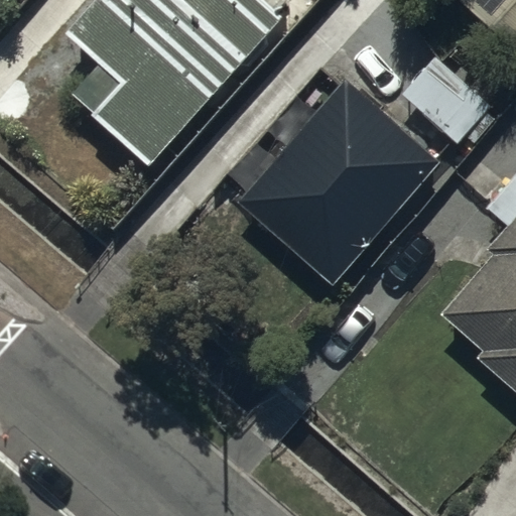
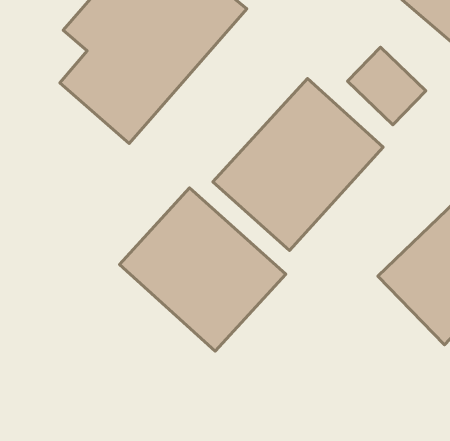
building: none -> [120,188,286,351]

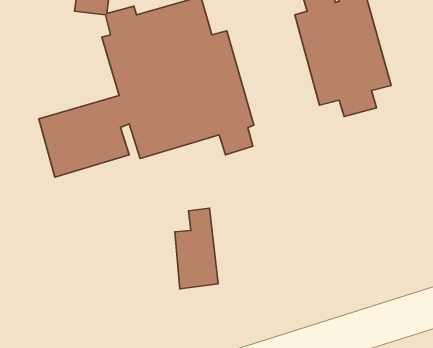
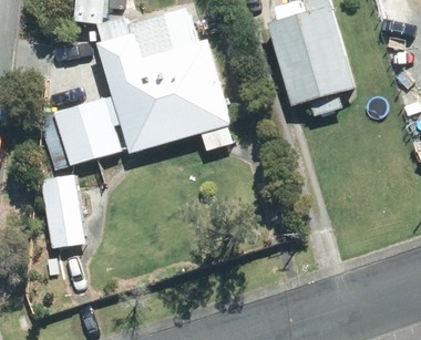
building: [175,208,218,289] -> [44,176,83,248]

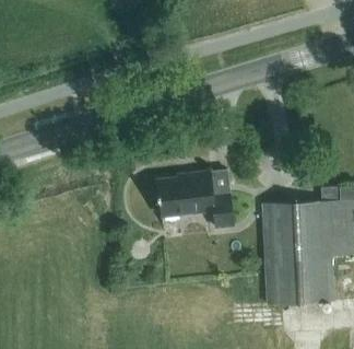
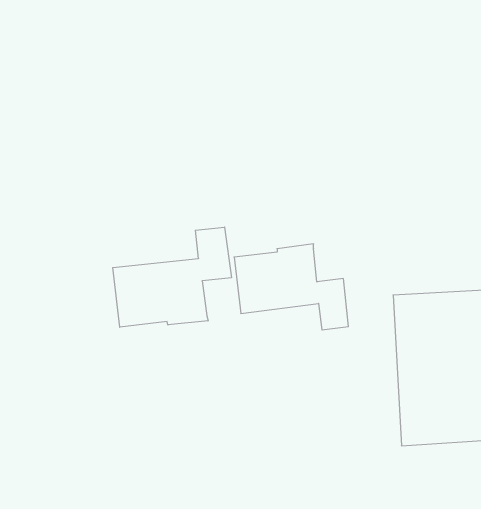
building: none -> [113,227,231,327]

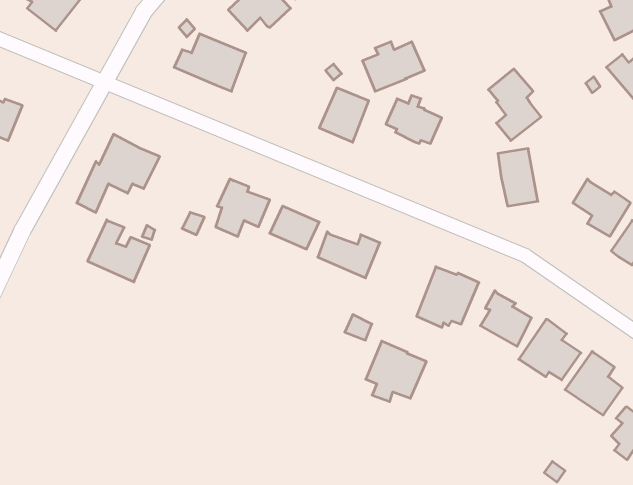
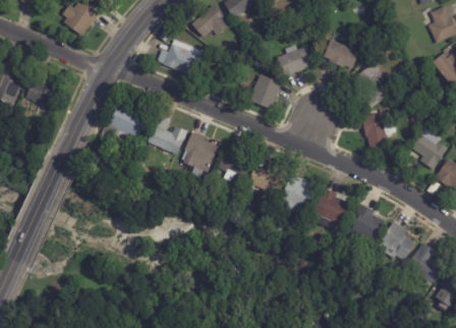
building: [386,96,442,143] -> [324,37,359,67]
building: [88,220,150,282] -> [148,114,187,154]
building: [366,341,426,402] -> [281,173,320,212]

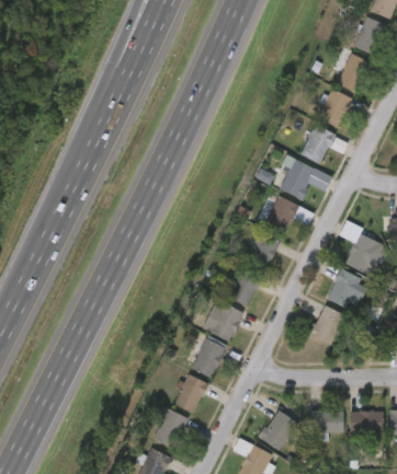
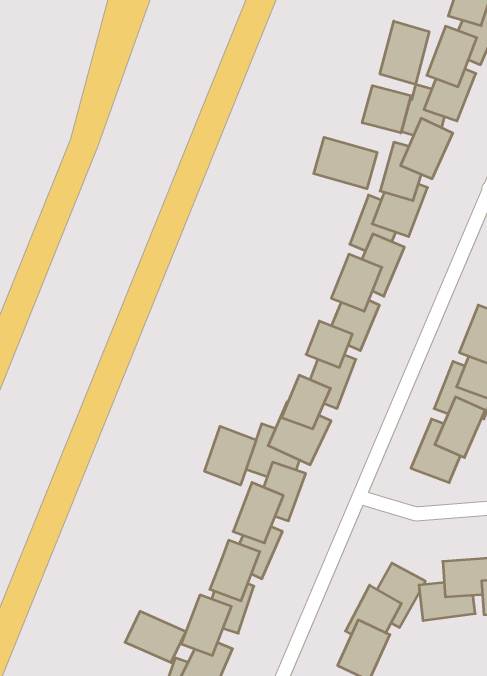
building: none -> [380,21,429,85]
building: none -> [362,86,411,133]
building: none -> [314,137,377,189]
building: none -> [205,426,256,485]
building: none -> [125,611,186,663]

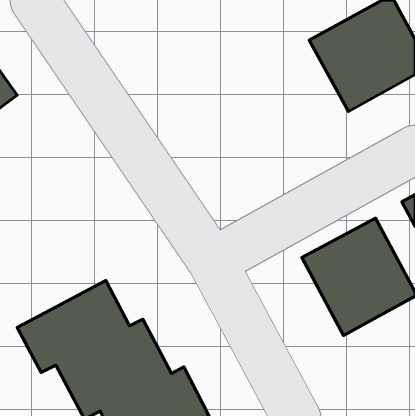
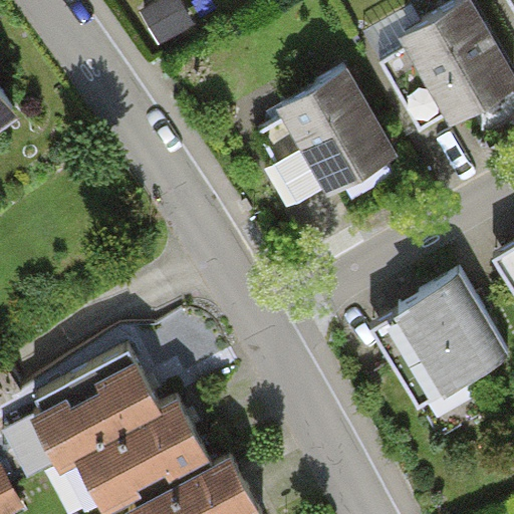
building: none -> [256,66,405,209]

---

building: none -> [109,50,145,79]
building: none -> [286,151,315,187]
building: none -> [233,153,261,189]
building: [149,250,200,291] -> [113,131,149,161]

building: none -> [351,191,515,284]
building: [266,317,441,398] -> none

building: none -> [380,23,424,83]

==

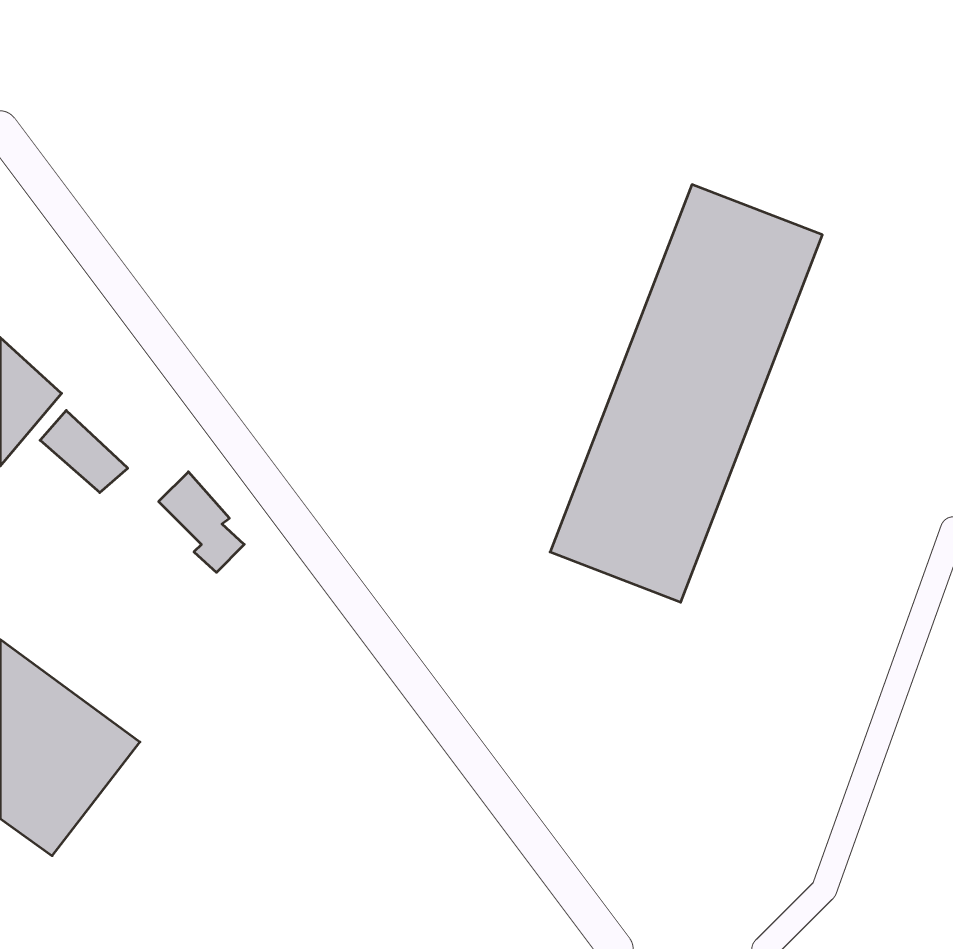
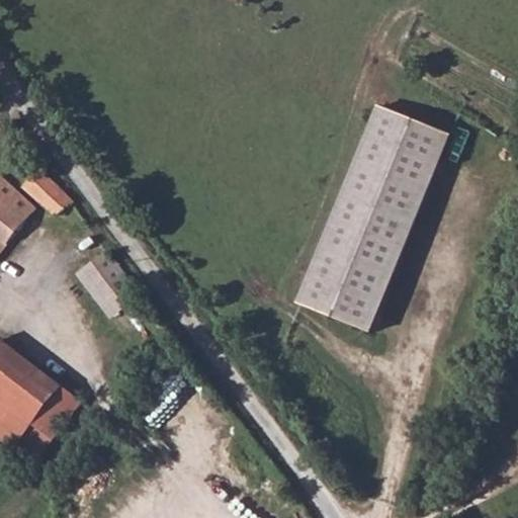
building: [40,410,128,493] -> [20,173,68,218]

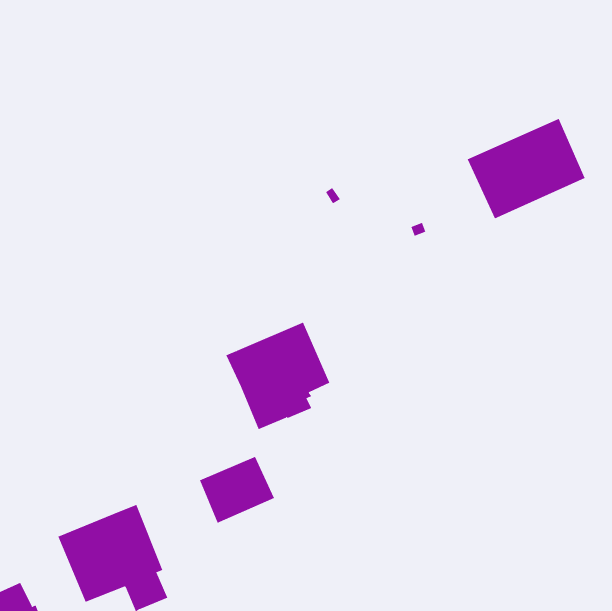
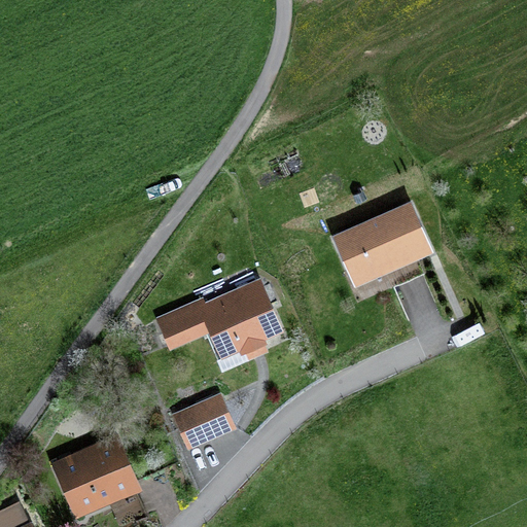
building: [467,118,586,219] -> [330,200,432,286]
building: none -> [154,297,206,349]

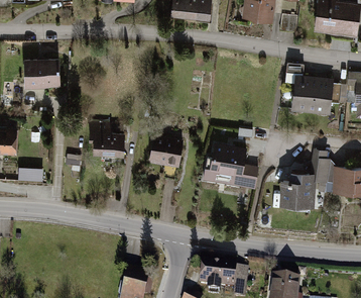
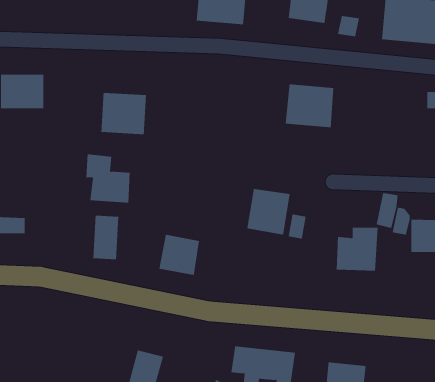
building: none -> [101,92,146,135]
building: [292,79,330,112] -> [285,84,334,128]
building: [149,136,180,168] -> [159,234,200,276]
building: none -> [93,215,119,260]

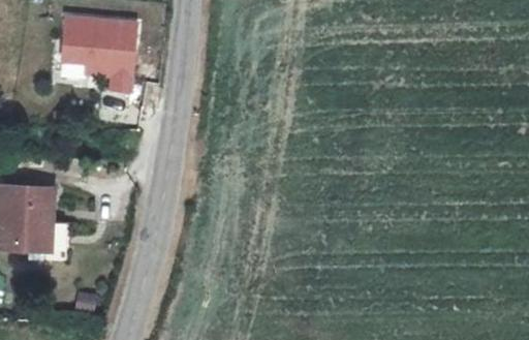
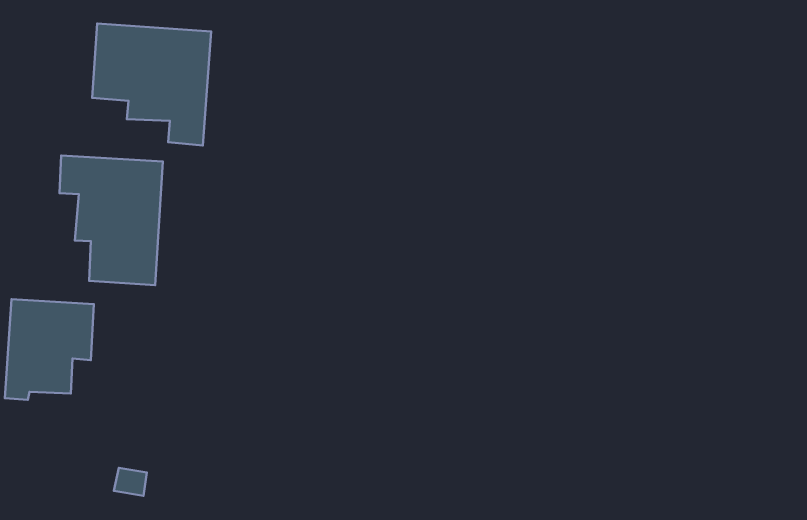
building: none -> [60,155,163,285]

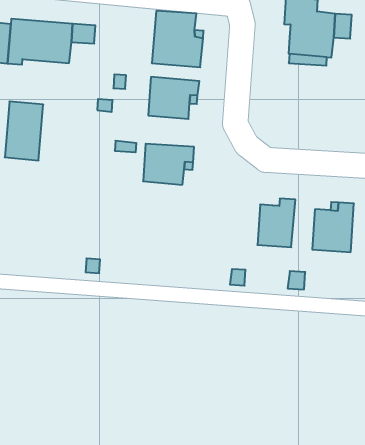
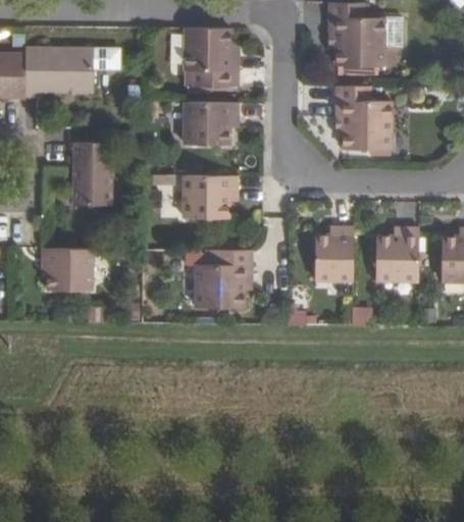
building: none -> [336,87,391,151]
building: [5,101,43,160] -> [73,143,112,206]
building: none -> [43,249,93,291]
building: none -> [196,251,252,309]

What you will do = Please copy, exactly and with nothing else, the lines above beginning at the line that has "building: none -> [43,249,93,291]" and ending with the line that has "building: none -> [196,251,252,309]".

Answer space =
building: none -> [43,249,93,291]
building: none -> [196,251,252,309]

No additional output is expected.